* _Task item_
Without the images, set down each entry exactly.

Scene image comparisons
• • • •
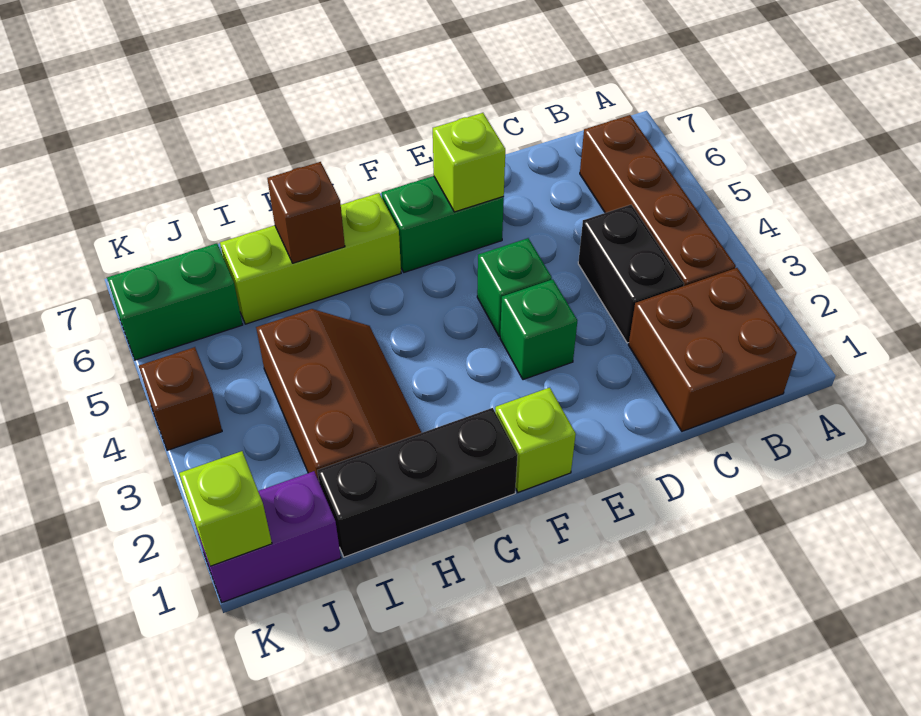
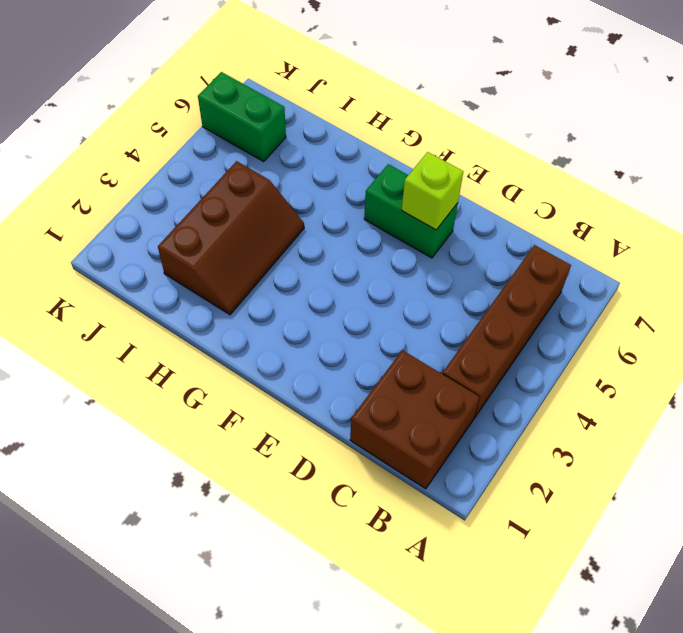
none -> black brick C3:C4 level 1
none -> green brick E3 level 1
none -> green brick E4 level 1

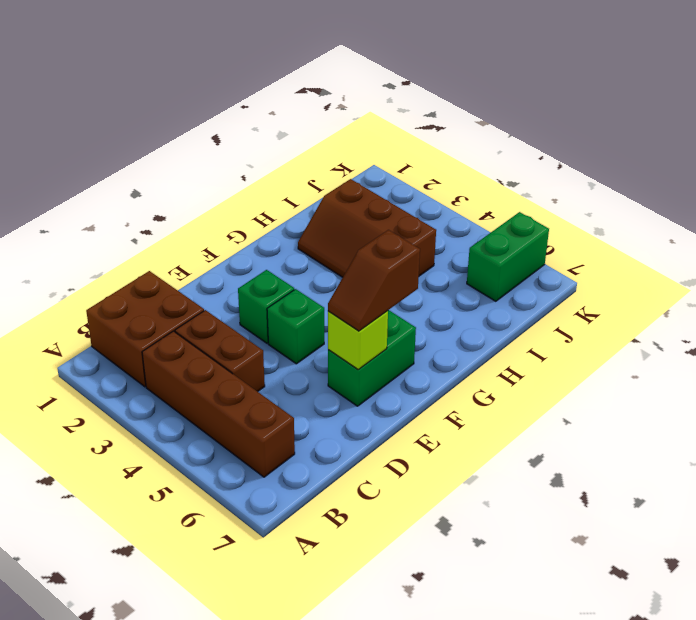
brown brick C3:C4 level 1 -> black brick C3:C4 level 1
brown slope E6:F6 level 3 top F -> none
none -> lime brick F1 level 1
none -> black brick G1:I1 level 1
none -> lime brick G6:I6 level 1

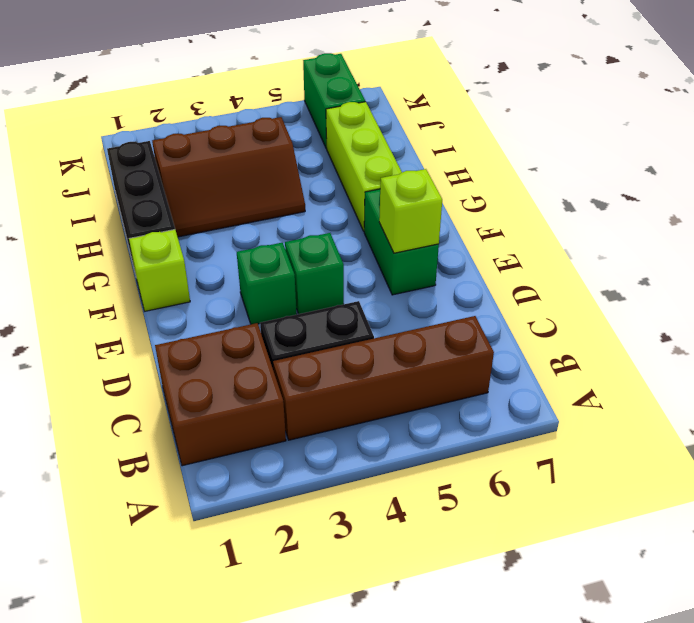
none -> purple brick J1:K1 level 1
none -> brown brick K4 level 1
none -> brown brick H6 level 2

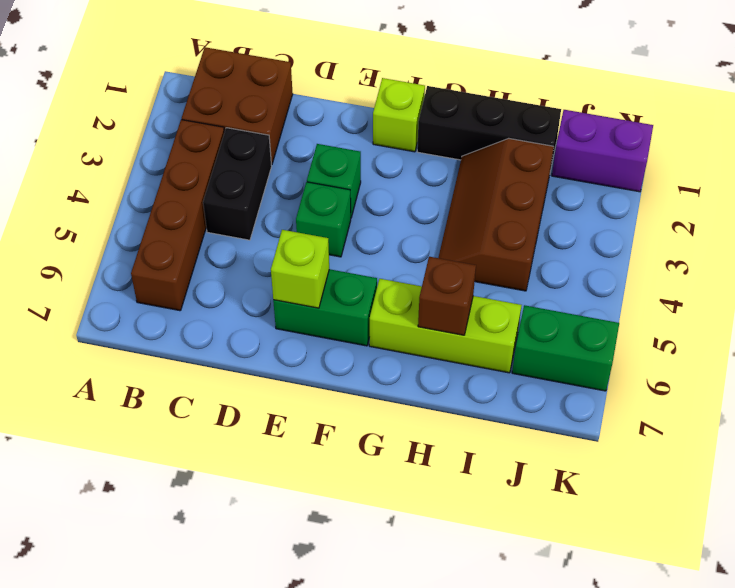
none -> brown brick K4 level 1
none -> lime brick K1 level 2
• • • •
* _Answer to the exercise_
none -> black brick C3:C4 level 1
none -> green brick E3 level 1
none -> green brick E4 level 1

brown brick C3:C4 level 1 -> black brick C3:C4 level 1
brown slope E6:F6 level 3 top F -> none
none -> lime brick F1 level 1
none -> black brick G1:I1 level 1
none -> lime brick G6:I6 level 1

none -> purple brick J1:K1 level 1
none -> brown brick K4 level 1
none -> brown brick H6 level 2

none -> brown brick K4 level 1
none -> lime brick K1 level 2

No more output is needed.